_SOURCE MATERIAL_
___

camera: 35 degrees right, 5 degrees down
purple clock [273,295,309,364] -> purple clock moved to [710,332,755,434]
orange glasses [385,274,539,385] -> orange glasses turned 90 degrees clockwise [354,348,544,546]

___

_WHAT NEEDS TO BE DONE_
Only the lines from the one holding "purple clock [273,295,309,364]" to the end of the listing are to be written out, word for word.

_SOLVED EXERCISE_
purple clock [273,295,309,364] -> purple clock moved to [710,332,755,434]
orange glasses [385,274,539,385] -> orange glasses turned 90 degrees clockwise [354,348,544,546]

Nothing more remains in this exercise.